[[ Raw data open ]]
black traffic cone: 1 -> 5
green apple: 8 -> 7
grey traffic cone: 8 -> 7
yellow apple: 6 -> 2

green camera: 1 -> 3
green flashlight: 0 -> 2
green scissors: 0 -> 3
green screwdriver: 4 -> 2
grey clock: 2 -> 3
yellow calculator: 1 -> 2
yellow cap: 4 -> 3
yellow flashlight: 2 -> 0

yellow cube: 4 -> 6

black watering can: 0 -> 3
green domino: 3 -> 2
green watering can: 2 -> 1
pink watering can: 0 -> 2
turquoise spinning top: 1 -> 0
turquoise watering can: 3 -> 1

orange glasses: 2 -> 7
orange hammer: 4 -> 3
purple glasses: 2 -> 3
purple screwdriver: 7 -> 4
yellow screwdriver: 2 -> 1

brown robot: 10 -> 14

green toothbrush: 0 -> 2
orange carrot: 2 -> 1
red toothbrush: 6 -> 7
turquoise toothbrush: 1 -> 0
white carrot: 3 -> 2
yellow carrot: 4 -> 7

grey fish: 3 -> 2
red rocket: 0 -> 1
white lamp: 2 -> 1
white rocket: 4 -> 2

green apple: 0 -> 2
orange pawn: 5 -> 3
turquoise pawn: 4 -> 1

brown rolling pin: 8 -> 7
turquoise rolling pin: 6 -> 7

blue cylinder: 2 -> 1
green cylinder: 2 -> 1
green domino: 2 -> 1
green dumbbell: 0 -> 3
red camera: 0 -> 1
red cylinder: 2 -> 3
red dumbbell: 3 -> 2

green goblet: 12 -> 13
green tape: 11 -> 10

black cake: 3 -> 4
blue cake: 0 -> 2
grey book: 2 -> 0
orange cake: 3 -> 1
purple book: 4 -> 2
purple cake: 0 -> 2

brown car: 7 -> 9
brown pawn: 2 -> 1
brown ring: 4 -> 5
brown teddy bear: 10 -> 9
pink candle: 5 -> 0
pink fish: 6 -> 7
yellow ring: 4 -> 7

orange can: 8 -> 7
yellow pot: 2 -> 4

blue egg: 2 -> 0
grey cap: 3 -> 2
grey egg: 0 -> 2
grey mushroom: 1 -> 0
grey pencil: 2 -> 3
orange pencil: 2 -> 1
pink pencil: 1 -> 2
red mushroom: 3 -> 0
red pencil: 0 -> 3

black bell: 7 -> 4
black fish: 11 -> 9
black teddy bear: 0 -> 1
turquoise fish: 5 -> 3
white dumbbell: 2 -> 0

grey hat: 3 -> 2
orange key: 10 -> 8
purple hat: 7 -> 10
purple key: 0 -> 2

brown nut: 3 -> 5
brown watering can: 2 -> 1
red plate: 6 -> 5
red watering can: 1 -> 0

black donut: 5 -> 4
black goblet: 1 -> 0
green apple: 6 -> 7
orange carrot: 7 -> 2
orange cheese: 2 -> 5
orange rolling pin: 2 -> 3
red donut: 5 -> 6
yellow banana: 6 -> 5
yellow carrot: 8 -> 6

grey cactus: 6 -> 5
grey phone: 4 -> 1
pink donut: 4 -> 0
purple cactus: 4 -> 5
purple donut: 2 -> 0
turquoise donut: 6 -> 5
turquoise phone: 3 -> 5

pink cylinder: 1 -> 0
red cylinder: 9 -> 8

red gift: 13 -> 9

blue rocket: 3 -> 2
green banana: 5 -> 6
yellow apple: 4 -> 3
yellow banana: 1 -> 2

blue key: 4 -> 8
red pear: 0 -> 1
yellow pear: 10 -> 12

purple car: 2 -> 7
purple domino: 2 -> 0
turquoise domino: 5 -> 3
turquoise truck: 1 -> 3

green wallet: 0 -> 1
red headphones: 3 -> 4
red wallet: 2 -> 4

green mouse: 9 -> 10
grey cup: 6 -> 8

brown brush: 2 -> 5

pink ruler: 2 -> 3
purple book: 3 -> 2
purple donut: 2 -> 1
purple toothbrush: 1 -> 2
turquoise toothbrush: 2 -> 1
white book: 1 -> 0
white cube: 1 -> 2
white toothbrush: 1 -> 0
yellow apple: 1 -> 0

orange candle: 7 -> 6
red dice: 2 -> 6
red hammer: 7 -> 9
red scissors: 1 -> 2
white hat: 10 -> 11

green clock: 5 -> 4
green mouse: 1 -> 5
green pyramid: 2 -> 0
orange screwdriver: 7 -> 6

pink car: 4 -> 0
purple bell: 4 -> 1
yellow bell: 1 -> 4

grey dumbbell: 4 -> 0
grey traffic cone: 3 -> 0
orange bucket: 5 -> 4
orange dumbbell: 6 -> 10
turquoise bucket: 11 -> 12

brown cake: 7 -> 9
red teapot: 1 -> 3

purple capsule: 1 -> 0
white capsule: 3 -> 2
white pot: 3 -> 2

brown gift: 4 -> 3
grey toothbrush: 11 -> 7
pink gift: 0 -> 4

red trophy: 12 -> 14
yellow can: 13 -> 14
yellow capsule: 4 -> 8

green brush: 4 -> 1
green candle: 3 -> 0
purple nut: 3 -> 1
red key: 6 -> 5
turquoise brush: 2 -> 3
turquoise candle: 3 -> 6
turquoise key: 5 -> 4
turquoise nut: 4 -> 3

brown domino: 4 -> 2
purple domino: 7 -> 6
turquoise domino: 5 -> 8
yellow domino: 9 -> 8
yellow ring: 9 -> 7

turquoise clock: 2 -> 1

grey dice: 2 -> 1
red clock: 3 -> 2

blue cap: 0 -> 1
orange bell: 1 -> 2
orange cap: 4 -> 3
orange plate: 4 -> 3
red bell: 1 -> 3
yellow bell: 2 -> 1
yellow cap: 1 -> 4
[[ Raw data closed ]]
▶ Try it
In the records, find every line that has the string "rocket" and copy it.

▶ Solved problem
red rocket: 0 -> 1
white rocket: 4 -> 2
blue rocket: 3 -> 2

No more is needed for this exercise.